Directions — Only the lines below starting at the one that contains "moved | dé/rouge" and ending at the one that contains "removed | robot/gris" are to be reproduced, exactly and with both ends kept.

Data supplied —
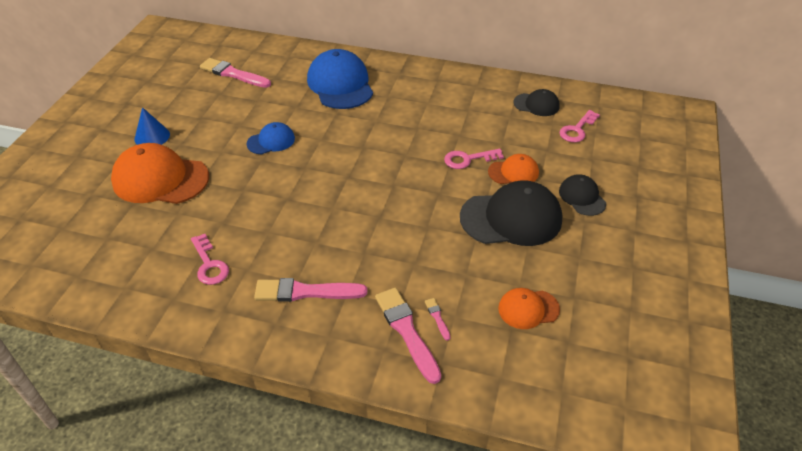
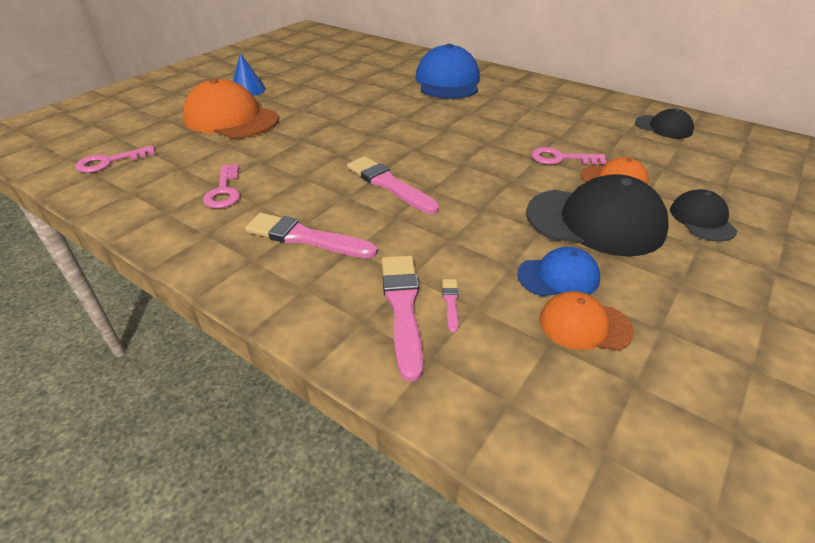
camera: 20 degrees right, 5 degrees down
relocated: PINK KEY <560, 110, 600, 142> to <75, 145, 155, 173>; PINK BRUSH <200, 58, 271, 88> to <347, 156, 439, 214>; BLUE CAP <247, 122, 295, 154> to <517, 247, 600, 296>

...

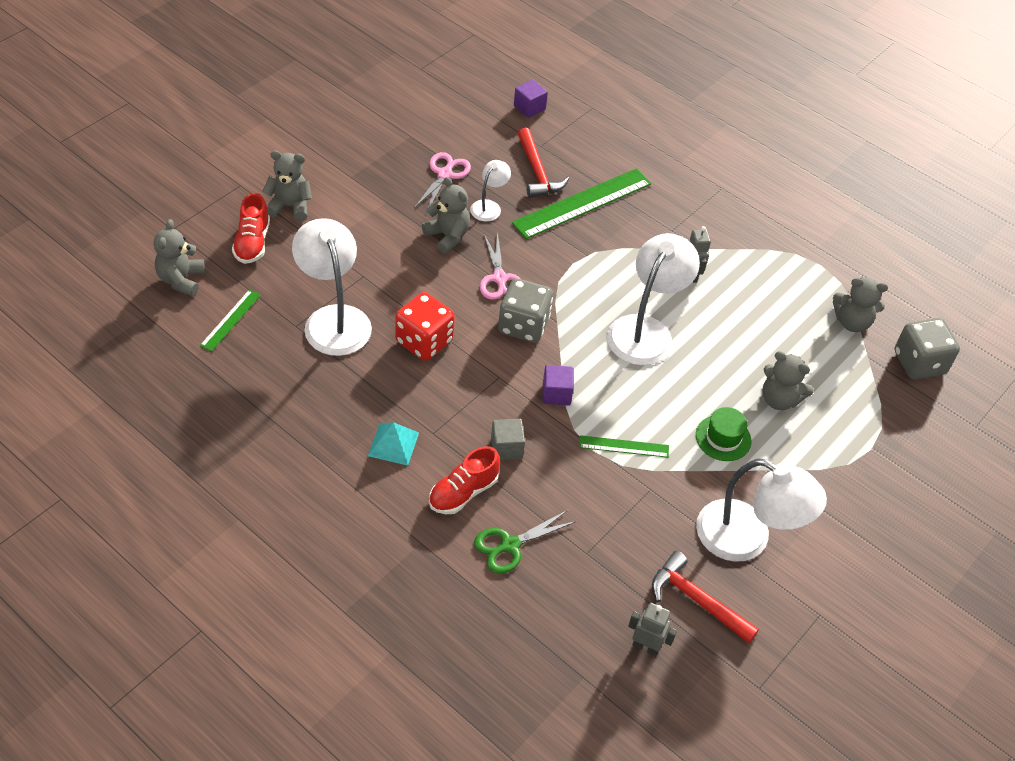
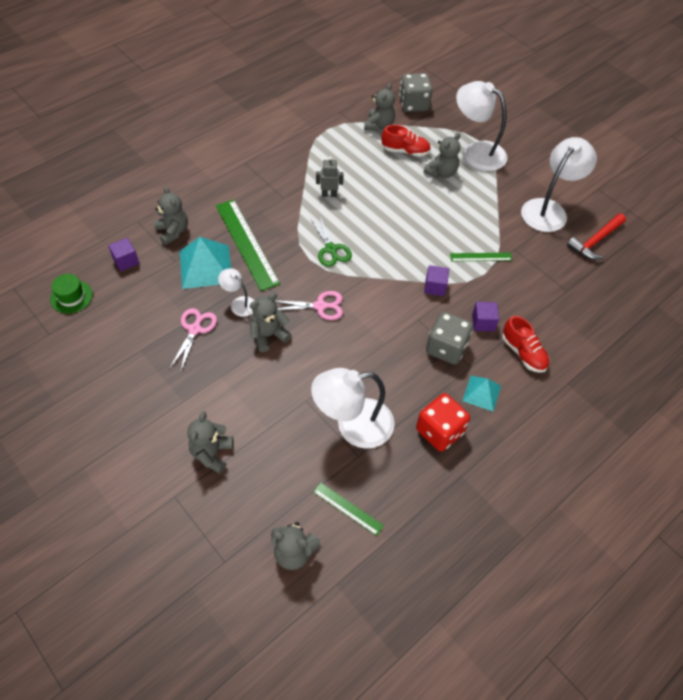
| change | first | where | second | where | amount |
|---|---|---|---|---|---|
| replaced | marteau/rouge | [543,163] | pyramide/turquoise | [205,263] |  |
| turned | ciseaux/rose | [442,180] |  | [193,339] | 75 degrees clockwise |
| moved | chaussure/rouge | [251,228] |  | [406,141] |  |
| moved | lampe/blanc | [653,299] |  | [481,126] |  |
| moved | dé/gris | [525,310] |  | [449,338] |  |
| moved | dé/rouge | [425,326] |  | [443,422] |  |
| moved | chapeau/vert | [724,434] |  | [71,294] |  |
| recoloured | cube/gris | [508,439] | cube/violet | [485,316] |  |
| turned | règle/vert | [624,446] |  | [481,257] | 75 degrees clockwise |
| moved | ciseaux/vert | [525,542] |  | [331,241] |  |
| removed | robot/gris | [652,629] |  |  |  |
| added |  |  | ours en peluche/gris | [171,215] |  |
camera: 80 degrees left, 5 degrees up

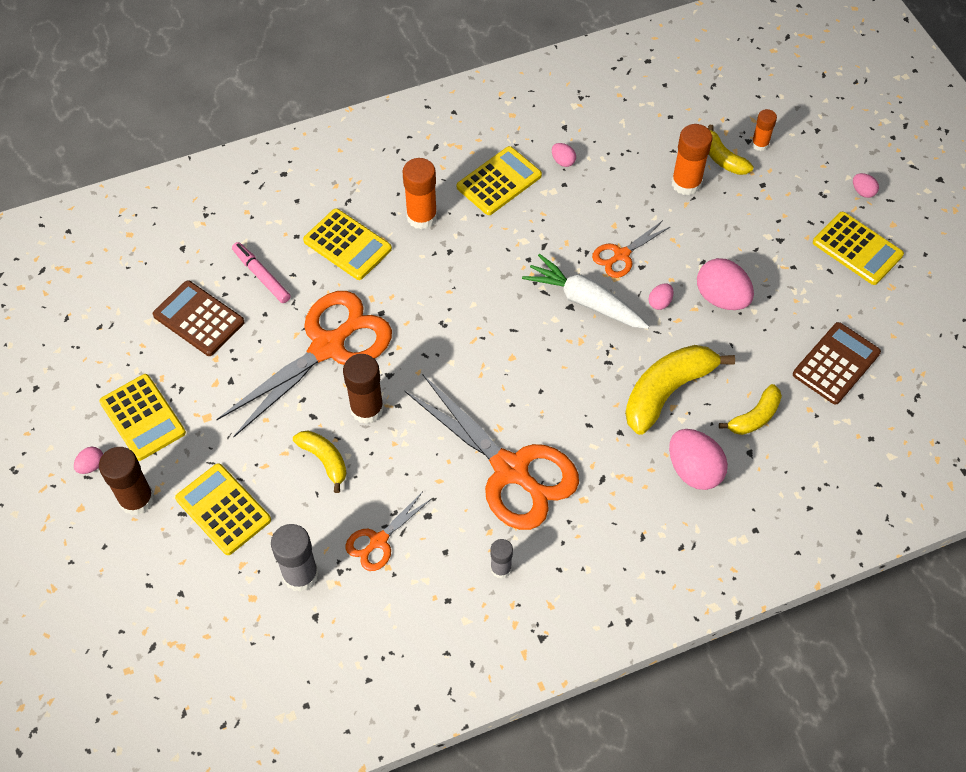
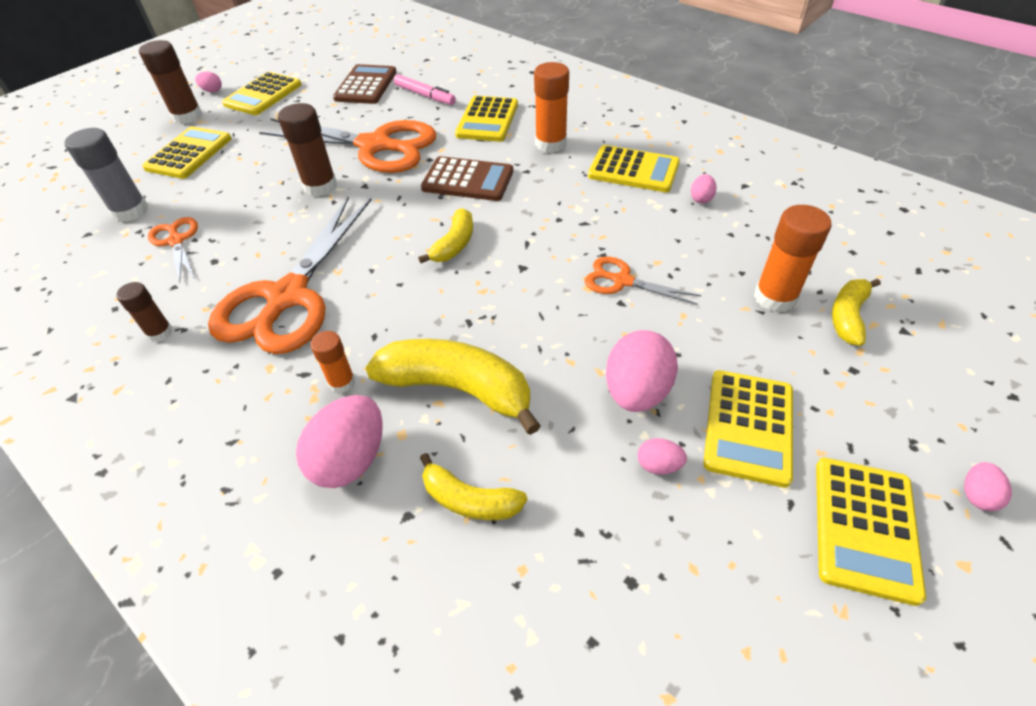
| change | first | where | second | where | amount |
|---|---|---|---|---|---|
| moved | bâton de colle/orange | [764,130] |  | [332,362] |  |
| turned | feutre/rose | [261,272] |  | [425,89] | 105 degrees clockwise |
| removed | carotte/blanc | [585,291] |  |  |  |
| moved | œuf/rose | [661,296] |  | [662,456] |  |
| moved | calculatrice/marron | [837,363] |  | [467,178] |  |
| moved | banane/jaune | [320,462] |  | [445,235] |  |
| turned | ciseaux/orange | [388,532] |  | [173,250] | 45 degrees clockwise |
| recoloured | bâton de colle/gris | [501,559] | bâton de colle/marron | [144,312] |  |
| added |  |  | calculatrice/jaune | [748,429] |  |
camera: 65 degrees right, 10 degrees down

Exercise solution —
| moved | dé/rouge | [425,326] |  | [443,422] |  |
| moved | chapeau/vert | [724,434] |  | [71,294] |  |
| recoloured | cube/gris | [508,439] | cube/violet | [485,316] |  |
| turned | règle/vert | [624,446] |  | [481,257] | 75 degrees clockwise |
| moved | ciseaux/vert | [525,542] |  | [331,241] |  |
| removed | robot/gris | [652,629] |  |  |  |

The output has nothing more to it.